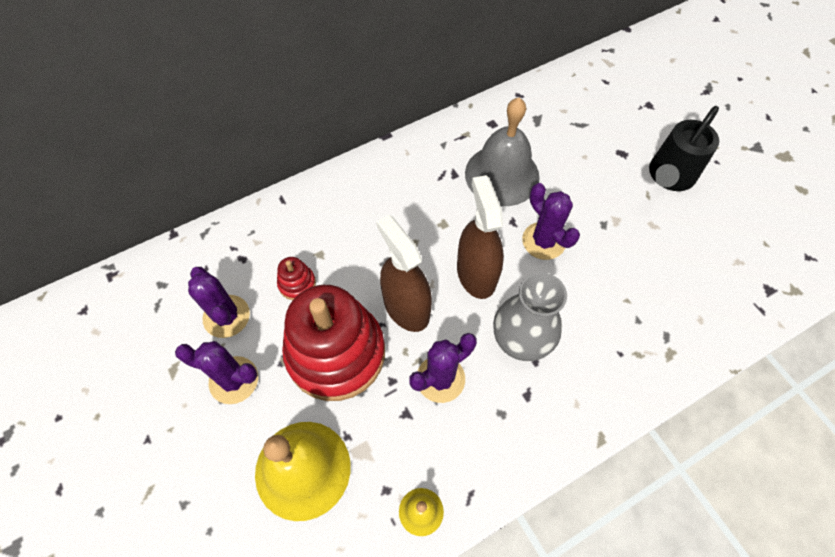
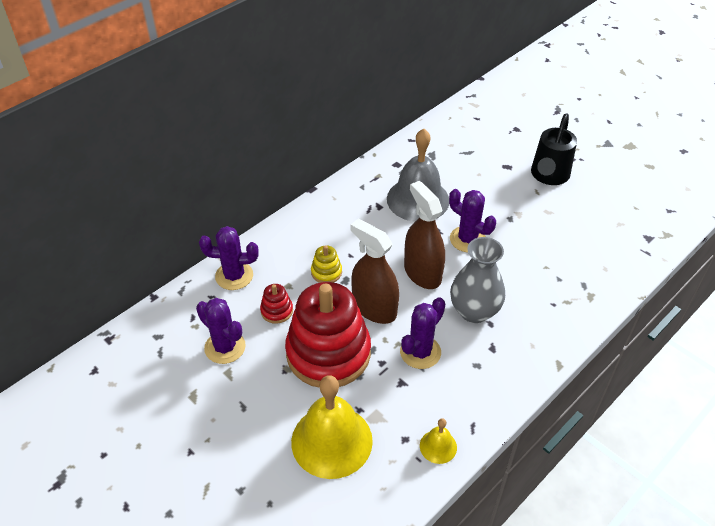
camera: 15 degrees left, 15 degrees down
(234, 380) = (249, 391): purple cactus -> purple cactus (234, 276)
(367, 247) = (326, 272): none -> yellow stacking toy

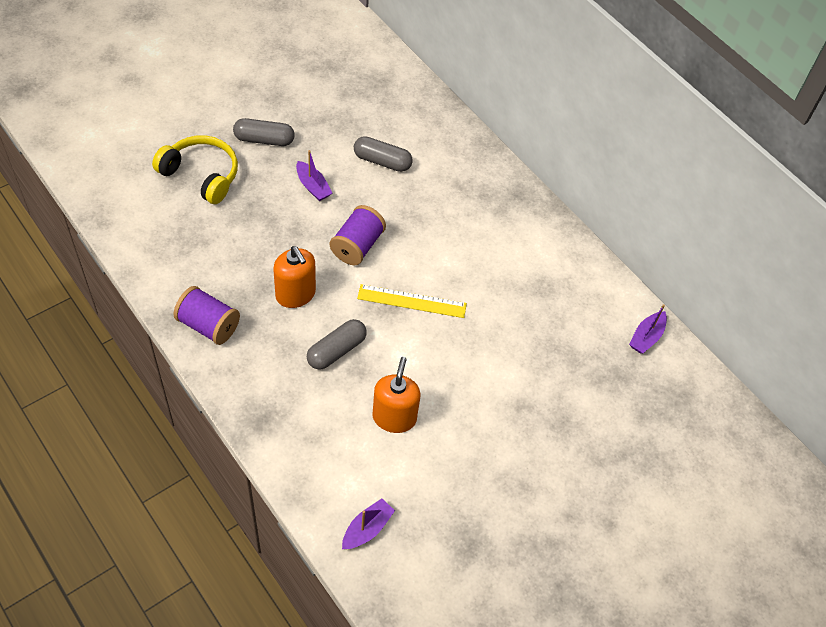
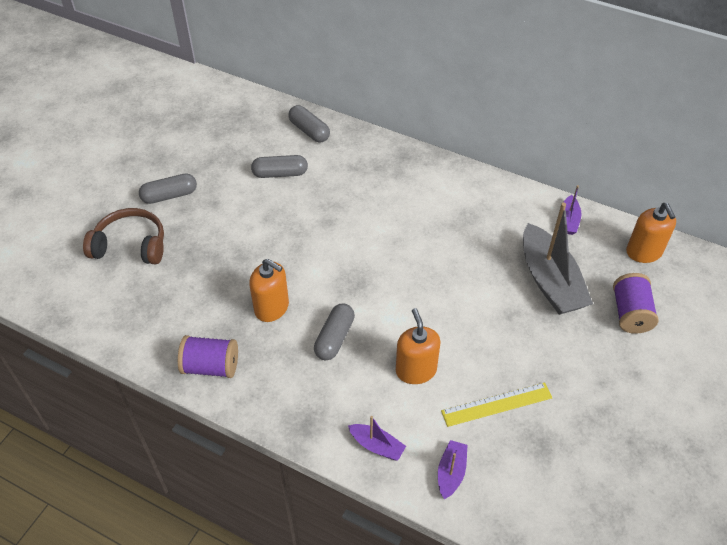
camera: 20 degrees left, 5 degrees down
(201, 175) = (130, 245): yellow headphones -> brown headphones
(313, 186) = (234, 216): purple boat -> purple boat (377, 446)
(357, 246) = (300, 247): purple spool -> purple spool (630, 313)
(412, 301) = (372, 271): yellow ruler -> yellow ruler (496, 404)
(438, 127) = (309, 131): none -> grey capsule
(584, 391) = (550, 281): none -> grey boat
(705, 406) = (644, 252): none -> orange soap dispenser

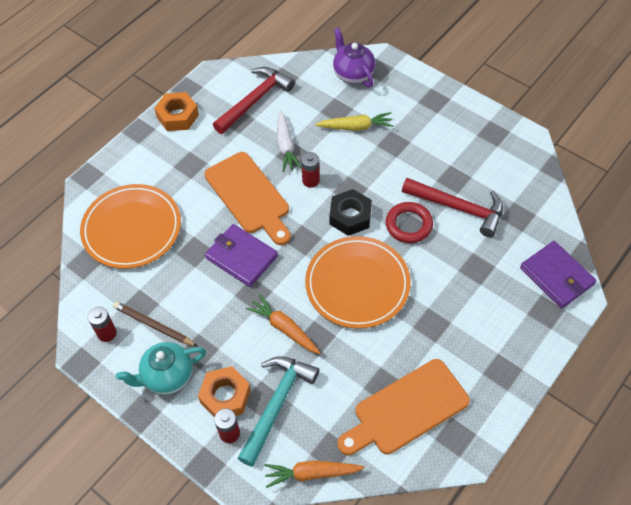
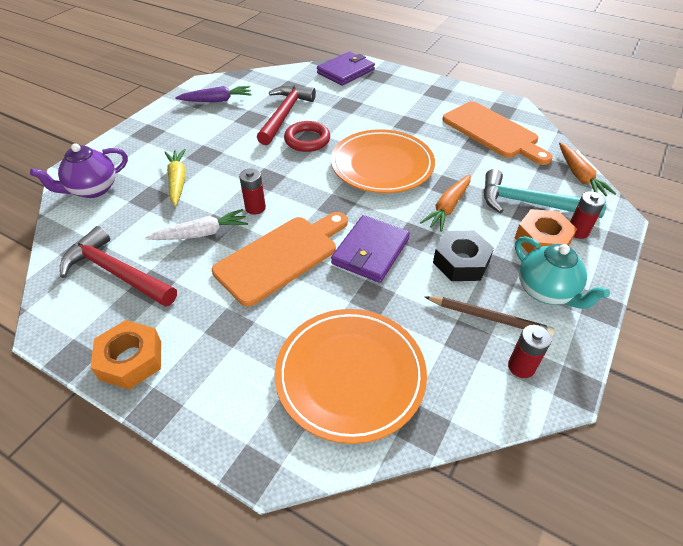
camera: 100 degrees left, 10 degrees down
(153, 325) = (489, 317): brown pencil -> brown pencil turned 90 degrees counterclockwise
(350, 216) = (302, 176): black nut -> black nut (461, 262)
(490, 150) = (216, 100): none -> purple carrot

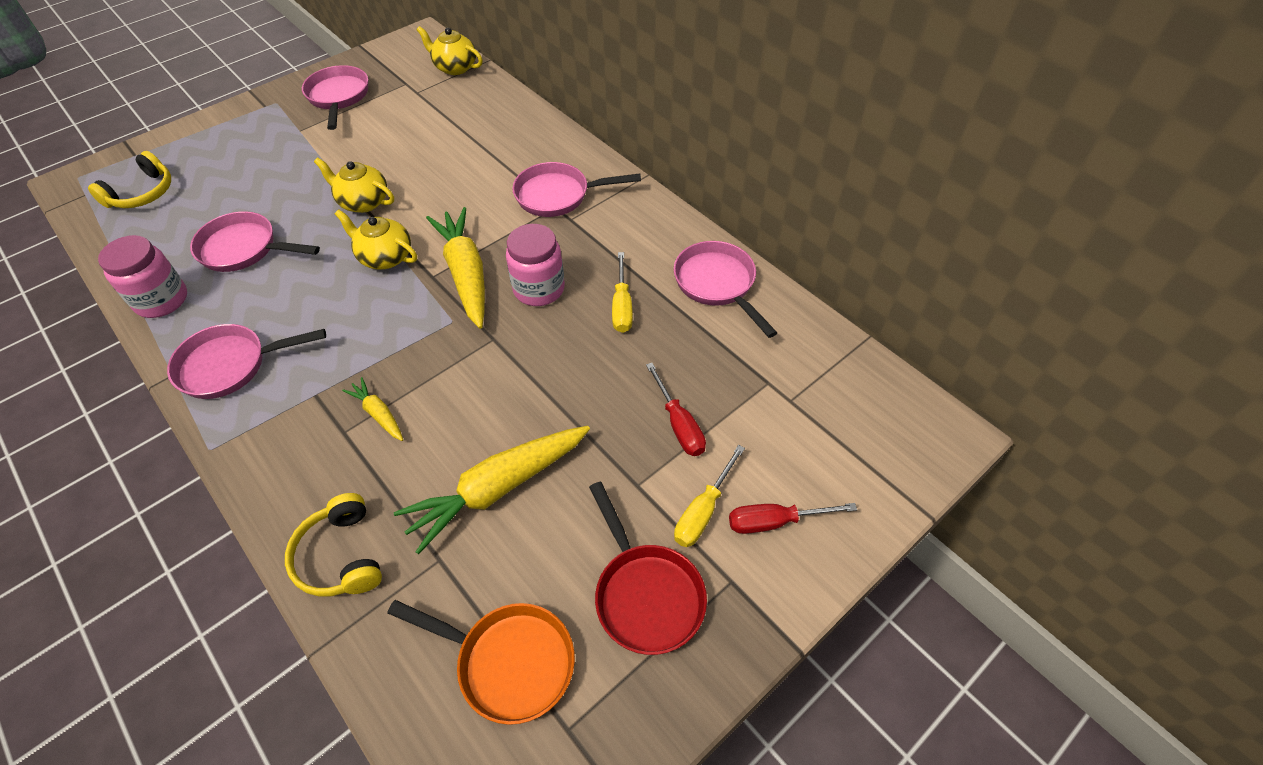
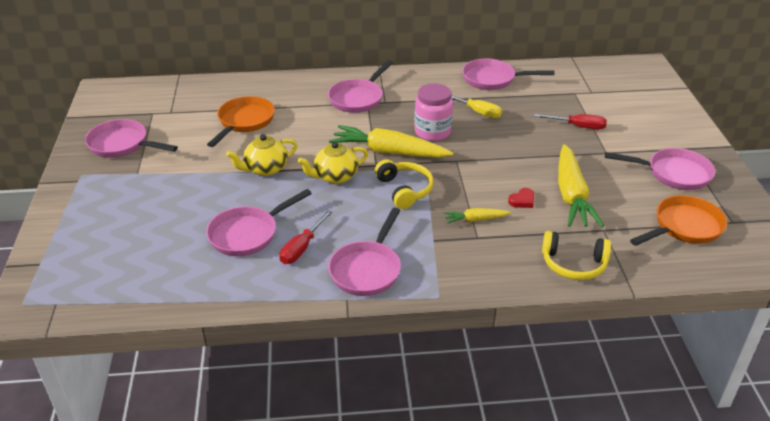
camera: 55 degrees left, 15 degrees down
(142, 193) = (103, 270): yellow headphones -> yellow headphones (404, 190)
(162, 300) = (257, 287): pink jar -> none
(438, 144) = (244, 122): none -> orange pan
(449, 441) = (522, 200): none -> red heart
(455, 67) = (166, 89): yellow teapot -> none
(646, 594) = (673, 174): red pan -> pink pan
(703, 511) = (637, 140): yellow screwdriver -> none
(775, 522) = (659, 124): red screwdriver -> red screwdriver (302, 248)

### [PROBLEM TO WORK ON]
Find "camera: 55 degrees left, 15 degrees down" in the data above, then repeat that line and all lines after it exactly, ending with the final line.

### [RESULT OF THE TASK]
camera: 55 degrees left, 15 degrees down
(142, 193) = (103, 270): yellow headphones -> yellow headphones (404, 190)
(162, 300) = (257, 287): pink jar -> none
(438, 144) = (244, 122): none -> orange pan
(449, 441) = (522, 200): none -> red heart
(455, 67) = (166, 89): yellow teapot -> none
(646, 594) = (673, 174): red pan -> pink pan
(703, 511) = (637, 140): yellow screwdriver -> none
(775, 522) = (659, 124): red screwdriver -> red screwdriver (302, 248)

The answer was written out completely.